:: RECORD EXTRACTS ::

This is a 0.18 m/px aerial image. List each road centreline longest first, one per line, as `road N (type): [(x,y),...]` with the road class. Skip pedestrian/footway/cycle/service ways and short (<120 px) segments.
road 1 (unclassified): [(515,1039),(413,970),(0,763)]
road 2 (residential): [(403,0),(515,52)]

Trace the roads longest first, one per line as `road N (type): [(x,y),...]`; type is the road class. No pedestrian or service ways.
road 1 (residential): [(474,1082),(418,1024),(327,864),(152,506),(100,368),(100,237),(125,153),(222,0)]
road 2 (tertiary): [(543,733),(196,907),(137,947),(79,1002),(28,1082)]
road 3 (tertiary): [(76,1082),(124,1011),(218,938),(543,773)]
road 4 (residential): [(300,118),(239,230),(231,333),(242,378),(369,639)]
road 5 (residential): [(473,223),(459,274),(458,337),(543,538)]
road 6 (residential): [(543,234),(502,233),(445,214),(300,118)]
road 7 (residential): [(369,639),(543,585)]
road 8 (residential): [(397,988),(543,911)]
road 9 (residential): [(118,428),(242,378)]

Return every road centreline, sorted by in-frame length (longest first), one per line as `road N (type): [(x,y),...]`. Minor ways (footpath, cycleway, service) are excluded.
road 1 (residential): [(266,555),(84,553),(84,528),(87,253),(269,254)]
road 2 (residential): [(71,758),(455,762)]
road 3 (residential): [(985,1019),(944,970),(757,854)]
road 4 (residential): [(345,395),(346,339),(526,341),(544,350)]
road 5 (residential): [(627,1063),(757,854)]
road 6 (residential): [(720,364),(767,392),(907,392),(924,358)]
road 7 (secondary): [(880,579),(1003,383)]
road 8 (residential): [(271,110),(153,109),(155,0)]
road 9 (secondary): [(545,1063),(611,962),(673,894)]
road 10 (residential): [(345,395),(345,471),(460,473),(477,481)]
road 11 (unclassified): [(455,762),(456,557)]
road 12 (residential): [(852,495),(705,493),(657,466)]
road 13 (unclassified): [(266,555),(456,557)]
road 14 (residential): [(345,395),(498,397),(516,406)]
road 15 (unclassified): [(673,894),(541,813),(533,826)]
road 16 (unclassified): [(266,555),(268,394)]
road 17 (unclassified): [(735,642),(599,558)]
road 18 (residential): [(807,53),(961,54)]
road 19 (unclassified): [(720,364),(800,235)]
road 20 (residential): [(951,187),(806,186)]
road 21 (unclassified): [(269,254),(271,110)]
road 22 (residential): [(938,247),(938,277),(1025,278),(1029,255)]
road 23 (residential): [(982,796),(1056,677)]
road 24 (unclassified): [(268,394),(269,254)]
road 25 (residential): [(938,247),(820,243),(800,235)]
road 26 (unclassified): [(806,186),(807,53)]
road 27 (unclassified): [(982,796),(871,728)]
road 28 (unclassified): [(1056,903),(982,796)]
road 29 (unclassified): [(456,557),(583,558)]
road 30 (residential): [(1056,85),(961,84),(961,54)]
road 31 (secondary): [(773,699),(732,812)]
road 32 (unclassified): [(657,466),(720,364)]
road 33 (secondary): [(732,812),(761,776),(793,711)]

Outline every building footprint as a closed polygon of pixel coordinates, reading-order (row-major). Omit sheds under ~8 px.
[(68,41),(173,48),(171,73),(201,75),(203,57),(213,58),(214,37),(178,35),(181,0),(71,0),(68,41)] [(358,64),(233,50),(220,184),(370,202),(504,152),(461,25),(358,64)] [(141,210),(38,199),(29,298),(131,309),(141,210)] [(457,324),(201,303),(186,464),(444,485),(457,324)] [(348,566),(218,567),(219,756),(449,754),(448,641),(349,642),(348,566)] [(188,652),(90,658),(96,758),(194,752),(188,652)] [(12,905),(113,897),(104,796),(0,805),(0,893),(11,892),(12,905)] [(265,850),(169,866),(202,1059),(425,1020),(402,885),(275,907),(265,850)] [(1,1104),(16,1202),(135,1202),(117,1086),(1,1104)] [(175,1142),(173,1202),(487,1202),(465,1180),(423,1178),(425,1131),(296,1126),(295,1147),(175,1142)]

:::

_PROBLEM STATEMENT_
Set down all of the entries exactly, please.

_YOUR RESPONSE_
This is a 0.18 m/px aerial image. List each road centreline longest first, one per line, as `road N (type): [(x,y),...]` with the road class. Skip pedestrian/footway/cycle/service ways and short (<120 px) segments.
road 1 (unclassified): [(515,1039),(413,970),(0,763)]
road 2 (residential): [(403,0),(515,52)]

Trace the roads longest first, one per line as `road N (type): [(x,y),...]`; type is the road class. No pedestrian or service ways.
road 1 (residential): [(474,1082),(418,1024),(327,864),(152,506),(100,368),(100,237),(125,153),(222,0)]
road 2 (tertiary): [(543,733),(196,907),(137,947),(79,1002),(28,1082)]
road 3 (tertiary): [(76,1082),(124,1011),(218,938),(543,773)]
road 4 (residential): [(300,118),(239,230),(231,333),(242,378),(369,639)]
road 5 (residential): [(473,223),(459,274),(458,337),(543,538)]
road 6 (residential): [(543,234),(502,233),(445,214),(300,118)]
road 7 (residential): [(369,639),(543,585)]
road 8 (residential): [(397,988),(543,911)]
road 9 (residential): [(118,428),(242,378)]

Return every road centreline, sorted by in-frame length (longest first), one per line as `road N (type): [(x,y),...]`. Minor ways (footpath, cycleway, service) are excluded.
road 1 (residential): [(266,555),(84,553),(84,528),(87,253),(269,254)]
road 2 (residential): [(71,758),(455,762)]
road 3 (residential): [(985,1019),(944,970),(757,854)]
road 4 (residential): [(345,395),(346,339),(526,341),(544,350)]
road 5 (residential): [(627,1063),(757,854)]
road 6 (residential): [(720,364),(767,392),(907,392),(924,358)]
road 7 (secondary): [(880,579),(1003,383)]
road 8 (residential): [(271,110),(153,109),(155,0)]
road 9 (secondary): [(545,1063),(611,962),(673,894)]
road 10 (residential): [(345,395),(345,471),(460,473),(477,481)]
road 11 (unclassified): [(455,762),(456,557)]
road 12 (residential): [(852,495),(705,493),(657,466)]
road 13 (unclassified): [(266,555),(456,557)]
road 14 (residential): [(345,395),(498,397),(516,406)]
road 15 (unclassified): [(673,894),(541,813),(533,826)]
road 16 (unclassified): [(266,555),(268,394)]
road 17 (unclassified): [(735,642),(599,558)]
road 18 (residential): [(807,53),(961,54)]
road 19 (unclassified): [(720,364),(800,235)]
road 20 (residential): [(951,187),(806,186)]
road 21 (unclassified): [(269,254),(271,110)]
road 22 (residential): [(938,247),(938,277),(1025,278),(1029,255)]
road 23 (residential): [(982,796),(1056,677)]
road 24 (unclassified): [(268,394),(269,254)]
road 25 (residential): [(938,247),(820,243),(800,235)]
road 26 (unclassified): [(806,186),(807,53)]
road 27 (unclassified): [(982,796),(871,728)]
road 28 (unclassified): [(1056,903),(982,796)]
road 29 (unclassified): [(456,557),(583,558)]
road 30 (residential): [(1056,85),(961,84),(961,54)]
road 31 (secondary): [(773,699),(732,812)]
road 32 (unclassified): [(657,466),(720,364)]
road 33 (secondary): [(732,812),(761,776),(793,711)]

Outline every building footprint as a closed polygon of pixel coordinates, reading-order (row-major). Omit sheds under ~8 px.
[(68,41),(173,48),(171,73),(201,75),(203,57),(213,58),(214,37),(178,35),(181,0),(71,0),(68,41)] [(358,64),(233,50),(220,184),(370,202),(504,152),(461,25),(358,64)] [(141,210),(38,199),(29,298),(131,309),(141,210)] [(457,324),(201,303),(186,464),(444,485),(457,324)] [(348,566),(218,567),(219,756),(449,754),(448,641),(349,642),(348,566)] [(188,652),(90,658),(96,758),(194,752),(188,652)] [(12,905),(113,897),(104,796),(0,805),(0,893),(11,892),(12,905)] [(265,850),(169,866),(202,1059),(425,1020),(402,885),(275,907),(265,850)] [(1,1104),(16,1202),(135,1202),(117,1086),(1,1104)] [(175,1142),(173,1202),(487,1202),(465,1180),(423,1178),(425,1131),(296,1126),(295,1147),(175,1142)]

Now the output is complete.